-- Exercise brief --
Make an exact copy of the listing below.

-- Records for the task --
↓↓↓

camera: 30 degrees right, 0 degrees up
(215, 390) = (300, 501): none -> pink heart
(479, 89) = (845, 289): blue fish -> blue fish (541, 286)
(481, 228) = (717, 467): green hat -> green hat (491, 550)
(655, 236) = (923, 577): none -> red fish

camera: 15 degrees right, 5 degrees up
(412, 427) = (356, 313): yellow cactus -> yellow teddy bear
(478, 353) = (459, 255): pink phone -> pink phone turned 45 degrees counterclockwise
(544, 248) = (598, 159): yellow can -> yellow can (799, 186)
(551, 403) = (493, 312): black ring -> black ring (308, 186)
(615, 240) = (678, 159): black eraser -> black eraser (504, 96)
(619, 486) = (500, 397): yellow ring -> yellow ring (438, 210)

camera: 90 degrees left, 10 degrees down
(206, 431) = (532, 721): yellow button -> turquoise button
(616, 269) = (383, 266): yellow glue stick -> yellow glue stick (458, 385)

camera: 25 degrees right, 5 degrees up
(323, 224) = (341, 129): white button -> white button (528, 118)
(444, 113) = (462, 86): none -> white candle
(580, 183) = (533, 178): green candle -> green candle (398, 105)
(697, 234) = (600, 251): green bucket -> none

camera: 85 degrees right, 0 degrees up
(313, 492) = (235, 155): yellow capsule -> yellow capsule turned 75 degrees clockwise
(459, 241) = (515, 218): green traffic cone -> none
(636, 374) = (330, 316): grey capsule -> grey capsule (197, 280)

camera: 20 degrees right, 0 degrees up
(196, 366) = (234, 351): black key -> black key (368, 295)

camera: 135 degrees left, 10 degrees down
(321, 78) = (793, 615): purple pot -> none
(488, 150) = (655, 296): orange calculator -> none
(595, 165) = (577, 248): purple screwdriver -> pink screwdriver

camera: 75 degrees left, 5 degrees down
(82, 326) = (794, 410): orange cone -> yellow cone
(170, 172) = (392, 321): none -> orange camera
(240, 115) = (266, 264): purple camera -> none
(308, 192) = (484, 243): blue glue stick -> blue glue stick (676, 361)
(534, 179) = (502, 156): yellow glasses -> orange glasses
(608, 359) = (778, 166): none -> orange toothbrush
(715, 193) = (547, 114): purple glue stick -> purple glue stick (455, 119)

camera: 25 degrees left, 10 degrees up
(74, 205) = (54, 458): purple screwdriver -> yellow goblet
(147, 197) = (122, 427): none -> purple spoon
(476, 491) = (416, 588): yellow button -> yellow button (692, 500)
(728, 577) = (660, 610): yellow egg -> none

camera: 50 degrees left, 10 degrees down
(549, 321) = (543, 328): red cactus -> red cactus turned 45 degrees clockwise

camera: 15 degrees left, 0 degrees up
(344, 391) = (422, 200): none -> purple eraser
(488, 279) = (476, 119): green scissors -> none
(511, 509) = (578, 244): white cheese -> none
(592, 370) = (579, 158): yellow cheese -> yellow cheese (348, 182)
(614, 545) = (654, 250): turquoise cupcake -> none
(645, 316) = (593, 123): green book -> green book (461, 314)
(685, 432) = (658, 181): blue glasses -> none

↑↑↑

-- Solution below --
camera: 30 degrees right, 0 degrees up
(215, 390) = (300, 501): none -> pink heart
(479, 89) = (845, 289): blue fish -> blue fish (541, 286)
(481, 228) = (717, 467): green hat -> green hat (491, 550)
(655, 236) = (923, 577): none -> red fish

camera: 15 degrees right, 5 degrees up
(412, 427) = (356, 313): yellow cactus -> yellow teddy bear
(478, 353) = (459, 255): pink phone -> pink phone turned 45 degrees counterclockwise
(544, 248) = (598, 159): yellow can -> yellow can (799, 186)
(551, 403) = (493, 312): black ring -> black ring (308, 186)
(615, 240) = (678, 159): black eraser -> black eraser (504, 96)
(619, 486) = (500, 397): yellow ring -> yellow ring (438, 210)

camera: 90 degrees left, 10 degrees down
(206, 431) = (532, 721): yellow button -> turquoise button
(616, 269) = (383, 266): yellow glue stick -> yellow glue stick (458, 385)

camera: 25 degrees right, 5 degrees up
(323, 224) = (341, 129): white button -> white button (528, 118)
(444, 113) = (462, 86): none -> white candle
(580, 183) = (533, 178): green candle -> green candle (398, 105)
(697, 234) = (600, 251): green bucket -> none

camera: 85 degrees right, 0 degrees up
(313, 492) = (235, 155): yellow capsule -> yellow capsule turned 75 degrees clockwise
(459, 241) = (515, 218): green traffic cone -> none
(636, 374) = (330, 316): grey capsule -> grey capsule (197, 280)

camera: 20 degrees right, 0 degrees up
(196, 366) = (234, 351): black key -> black key (368, 295)

camera: 135 degrees left, 10 degrees down
(321, 78) = (793, 615): purple pot -> none
(488, 150) = (655, 296): orange calculator -> none
(595, 165) = (577, 248): purple screwdriver -> pink screwdriver

camera: 75 degrees left, 5 degrees down
(82, 326) = (794, 410): orange cone -> yellow cone
(170, 172) = (392, 321): none -> orange camera
(240, 115) = (266, 264): purple camera -> none
(308, 192) = (484, 243): blue glue stick -> blue glue stick (676, 361)
(534, 179) = (502, 156): yellow glasses -> orange glasses
(608, 359) = (778, 166): none -> orange toothbrush
(715, 193) = (547, 114): purple glue stick -> purple glue stick (455, 119)

camera: 25 degrees left, 10 degrees up
(74, 205) = (54, 458): purple screwdriver -> yellow goblet
(147, 197) = (122, 427): none -> purple spoon
(476, 491) = (416, 588): yellow button -> yellow button (692, 500)
(728, 577) = (660, 610): yellow egg -> none

camera: 50 degrees left, 10 degrees down
(549, 321) = (543, 328): red cactus -> red cactus turned 45 degrees clockwise

camera: 15 degrees left, 0 degrees up
(344, 391) = (422, 200): none -> purple eraser
(488, 279) = (476, 119): green scissors -> none
(511, 509) = (578, 244): white cheese -> none
(592, 370) = (579, 158): yellow cheese -> yellow cheese (348, 182)
(614, 545) = (654, 250): turquoise cupcake -> none
(645, 316) = (593, 123): green book -> green book (461, 314)
(685, 432) = (658, 181): blue glasses -> none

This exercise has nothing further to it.